BEGIN
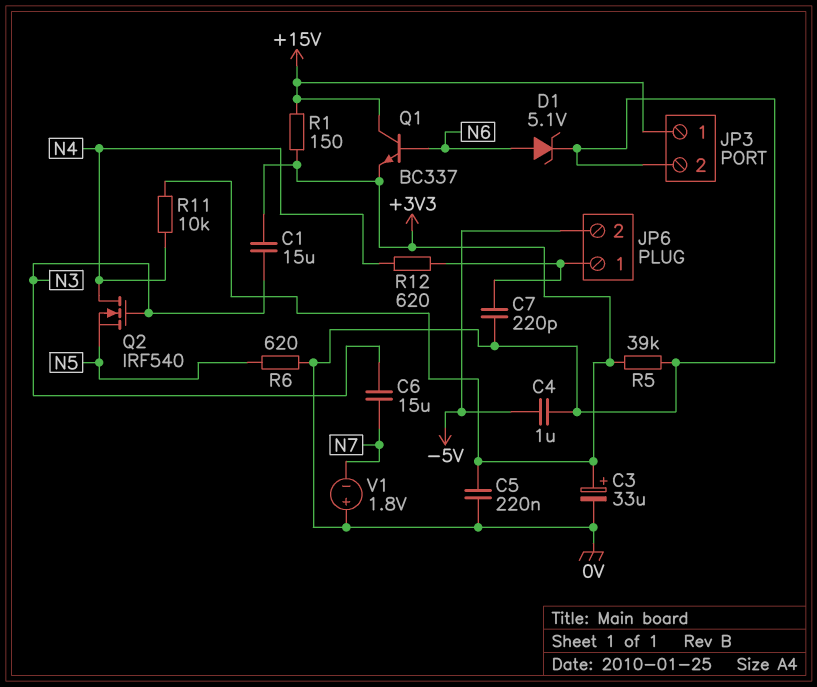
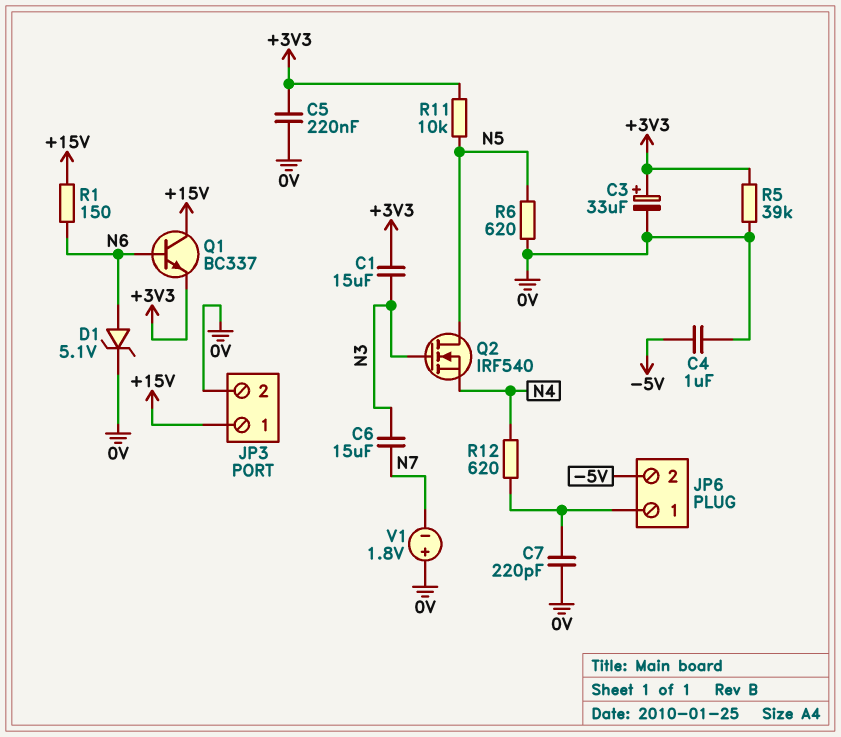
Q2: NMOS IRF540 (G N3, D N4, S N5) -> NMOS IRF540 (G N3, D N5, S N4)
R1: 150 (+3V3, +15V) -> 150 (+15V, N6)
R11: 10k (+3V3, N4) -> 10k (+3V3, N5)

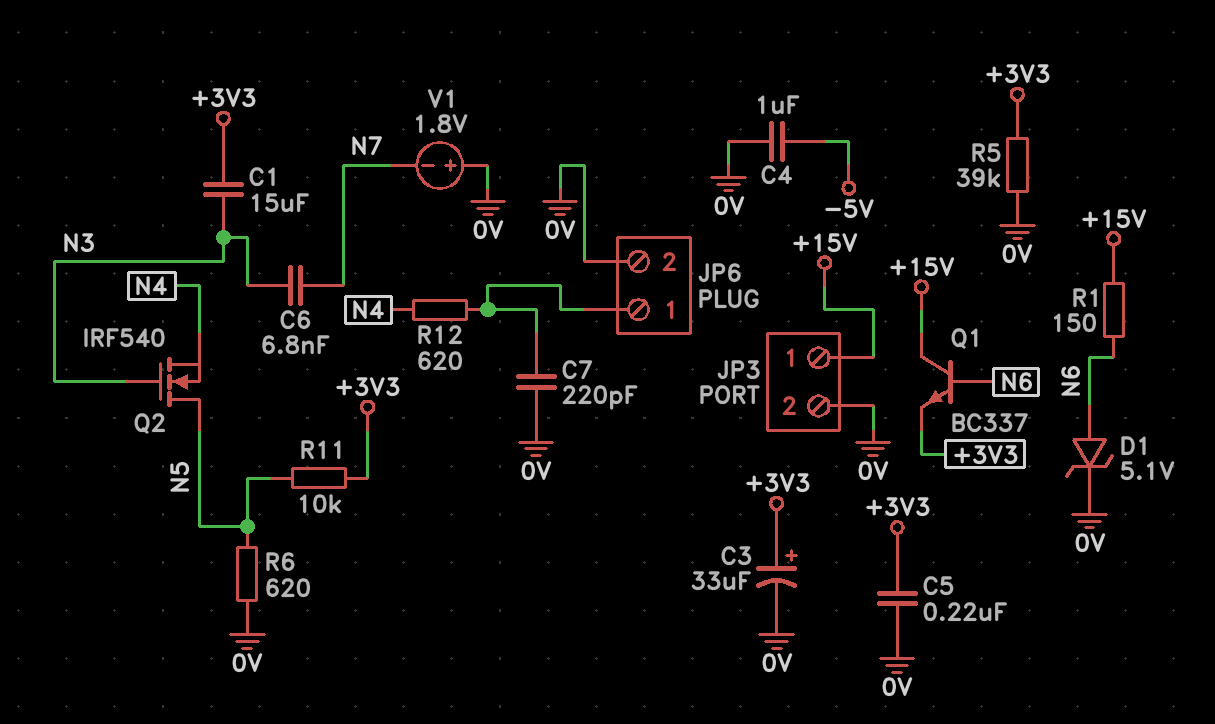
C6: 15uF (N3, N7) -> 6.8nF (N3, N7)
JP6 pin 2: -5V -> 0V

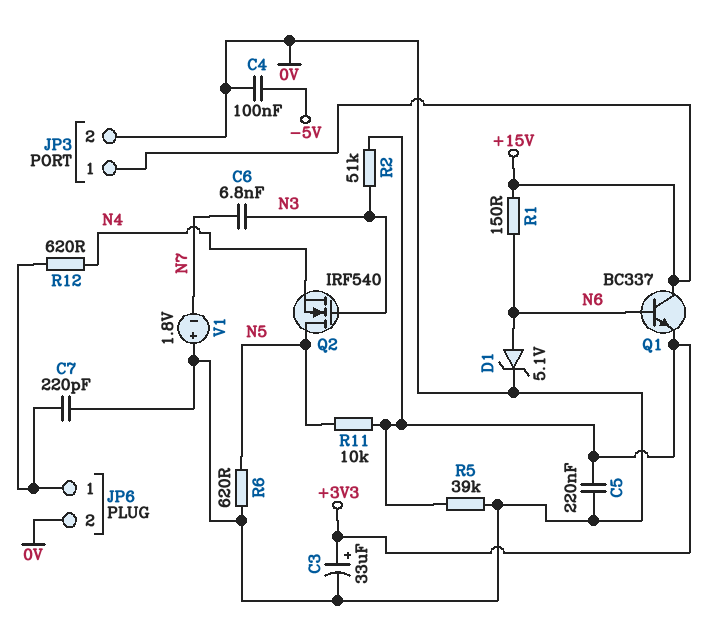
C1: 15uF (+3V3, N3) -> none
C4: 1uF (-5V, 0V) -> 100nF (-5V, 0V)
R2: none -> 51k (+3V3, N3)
END
Problem: An exact repetition of all the records above is required, excluding the pictures.

Reply to the exercise:
Q2: NMOS IRF540 (G N3, D N4, S N5) -> NMOS IRF540 (G N3, D N5, S N4)
R1: 150 (+3V3, +15V) -> 150 (+15V, N6)
R11: 10k (+3V3, N4) -> 10k (+3V3, N5)

C6: 15uF (N3, N7) -> 6.8nF (N3, N7)
JP6 pin 2: -5V -> 0V

C1: 15uF (+3V3, N3) -> none
C4: 1uF (-5V, 0V) -> 100nF (-5V, 0V)
R2: none -> 51k (+3V3, N3)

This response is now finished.